▶ **Work to complete**
Each line in the data holding "plate" should be listed.

╭─ Data extract

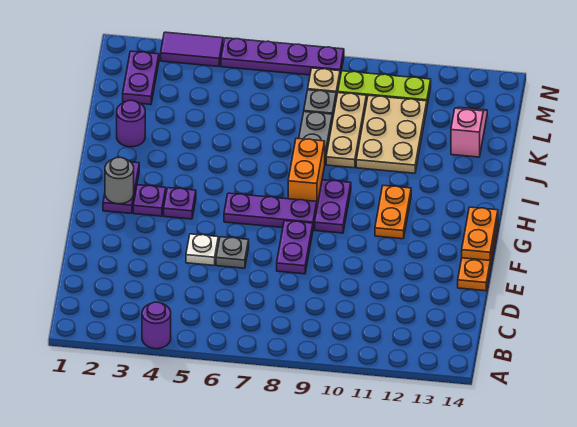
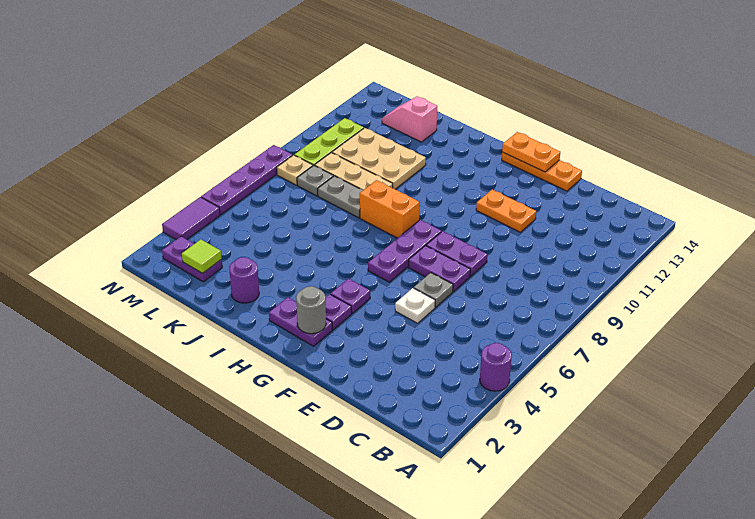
purple plate G9:H9 level 1 -> purple plate E7:F7 level 1
orange plate G11:H11 level 1 -> orange plate E11:F11 level 1
none -> lime tile L2 level 2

╰─

▶ **Your solution**
purple plate G9:H9 level 1 -> purple plate E7:F7 level 1
orange plate G11:H11 level 1 -> orange plate E11:F11 level 1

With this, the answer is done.